● **Record excerpts**:
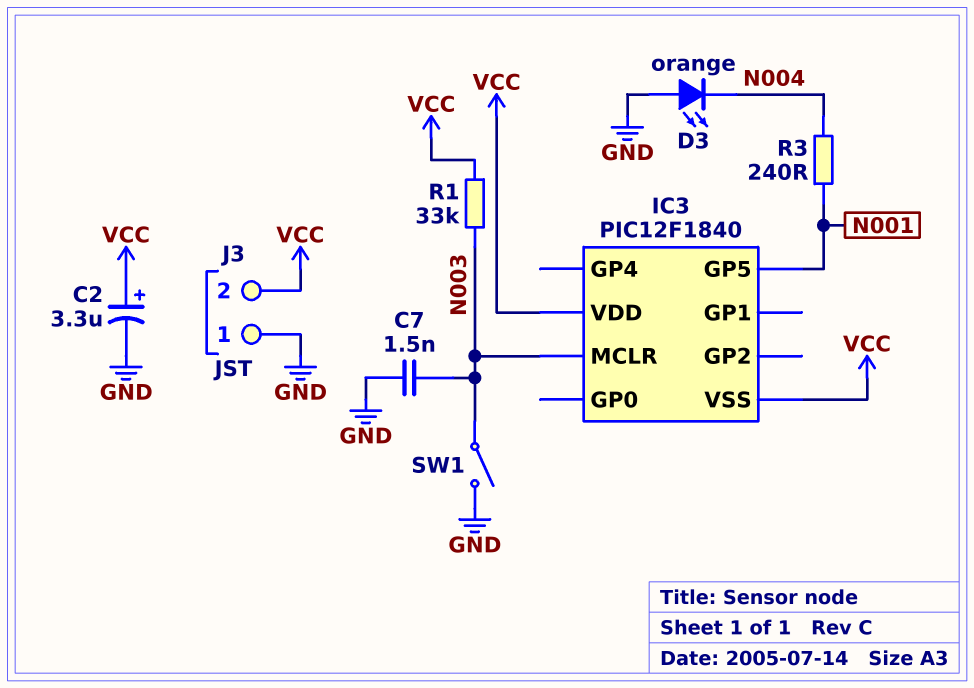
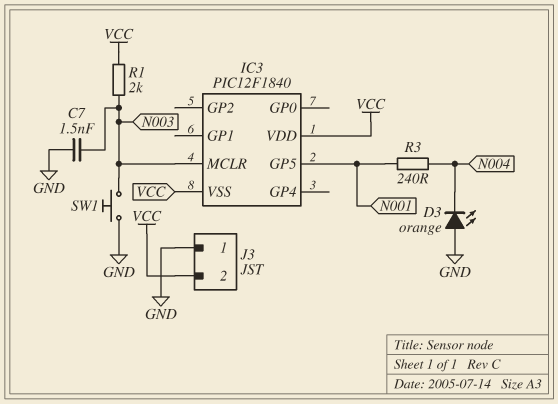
C2: 3.3uF (plus VCC, minus GND) -> none
R1: 33k (N003, VCC) -> 2k (N003, VCC)
SW1: switch (GND, N003) -> button (GND, N003)

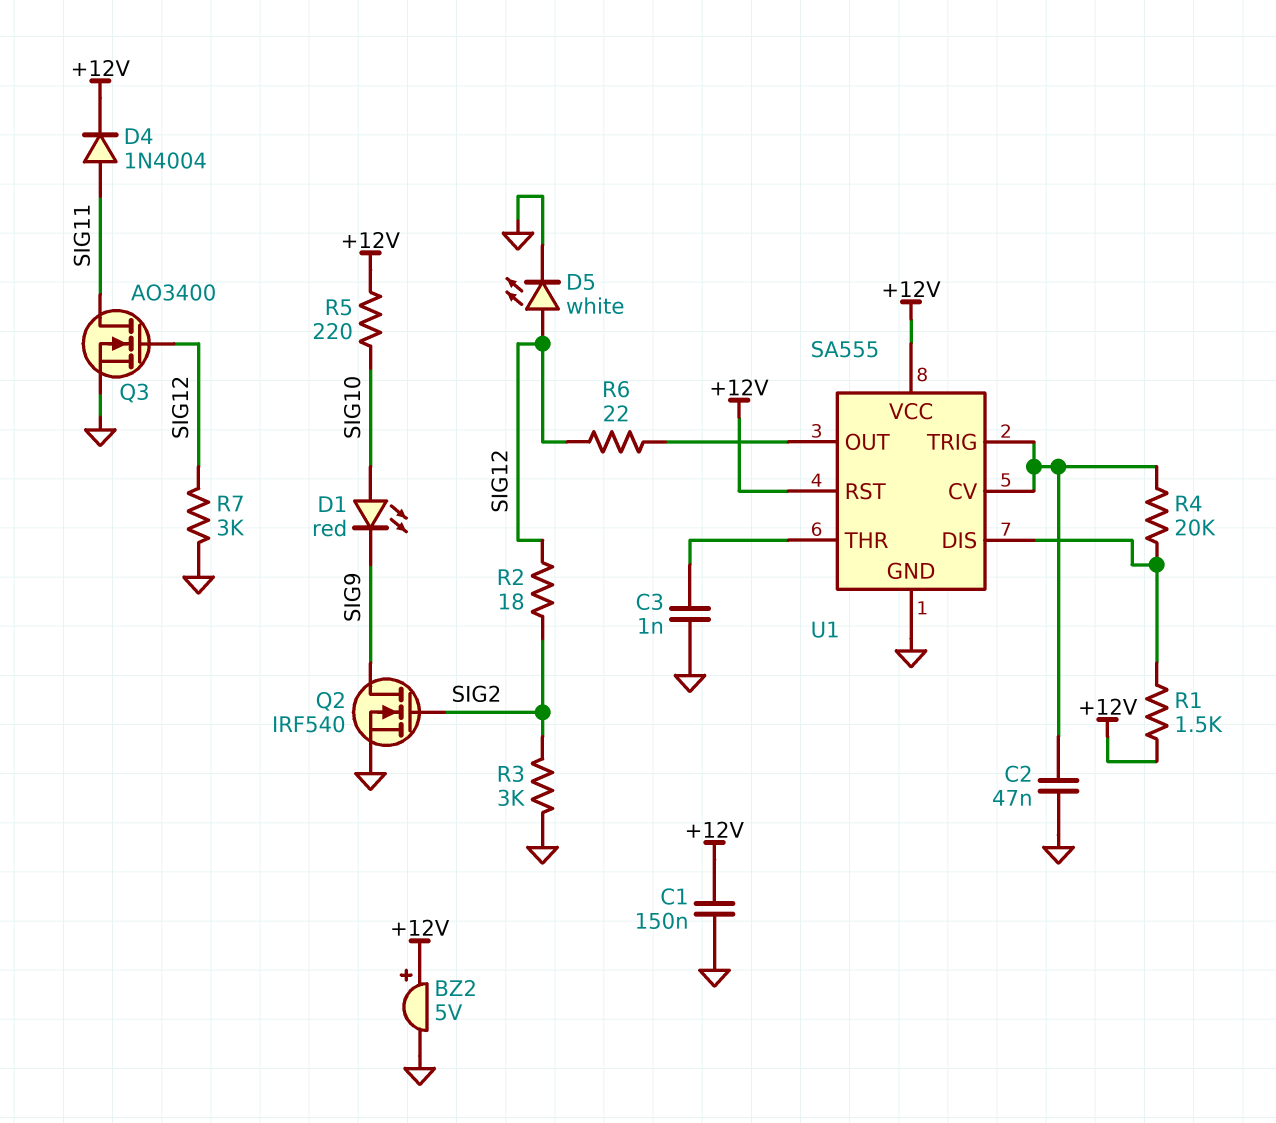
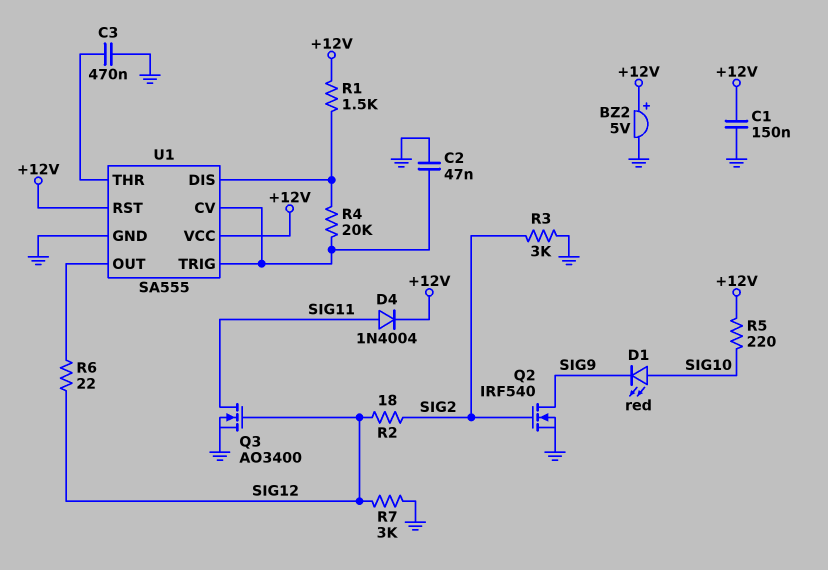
C3: 1nF (GND, U1/THR) -> 470nF (GND, U1/THR)
D5: LED white (A SIG12, K GND) -> none

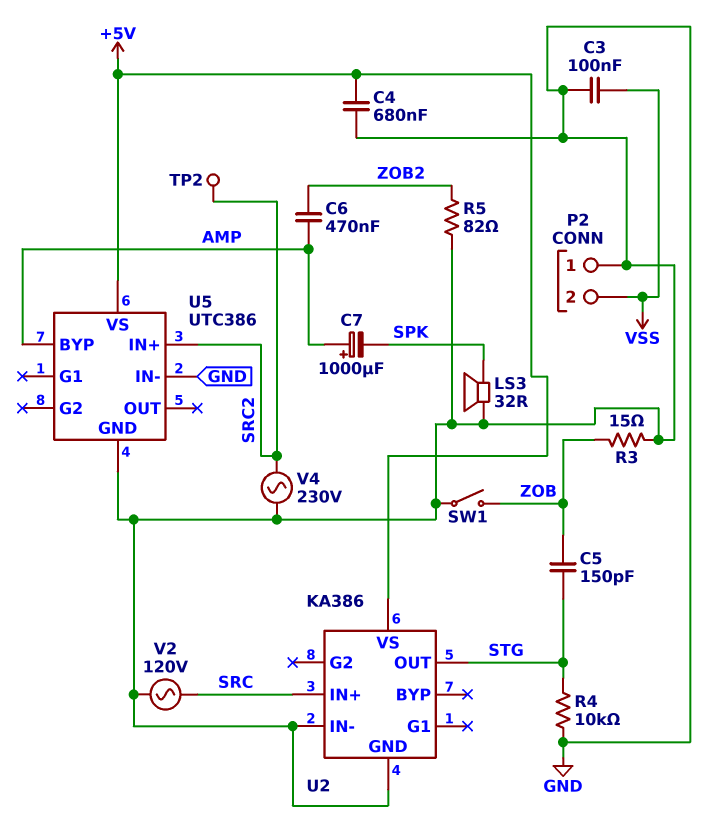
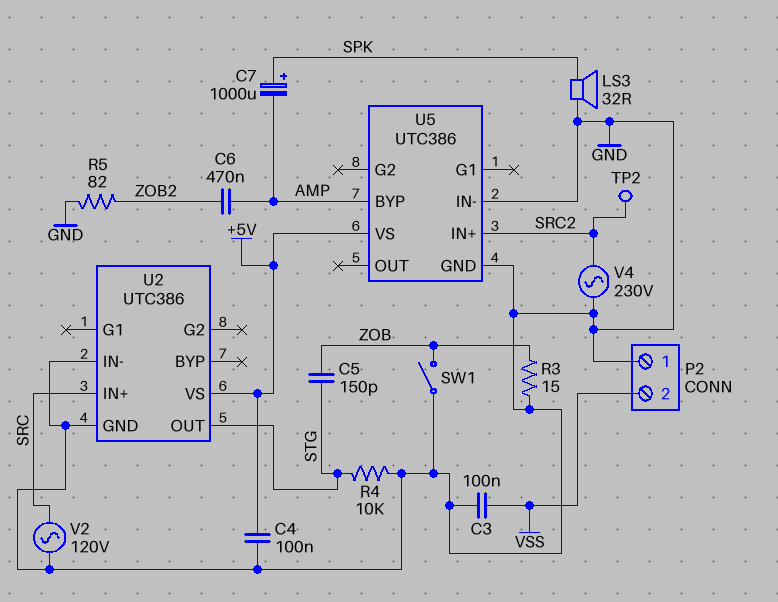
C4: 680nF (+5V, GND) -> 100nF (+5V, GND)
C7: 1000uF (plus AMP, minus SPK) -> 1000uF (plus SPK, minus AMP)
U2: KA386 -> UTC386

● **Exercise aim**:
Please reproduce the records above exactly, omitting every picture.

● **Answer to the exercise**:
C2: 3.3uF (plus VCC, minus GND) -> none
R1: 33k (N003, VCC) -> 2k (N003, VCC)
SW1: switch (GND, N003) -> button (GND, N003)

C3: 1nF (GND, U1/THR) -> 470nF (GND, U1/THR)
D5: LED white (A SIG12, K GND) -> none

C4: 680nF (+5V, GND) -> 100nF (+5V, GND)
C7: 1000uF (plus AMP, minus SPK) -> 1000uF (plus SPK, minus AMP)
U2: KA386 -> UTC386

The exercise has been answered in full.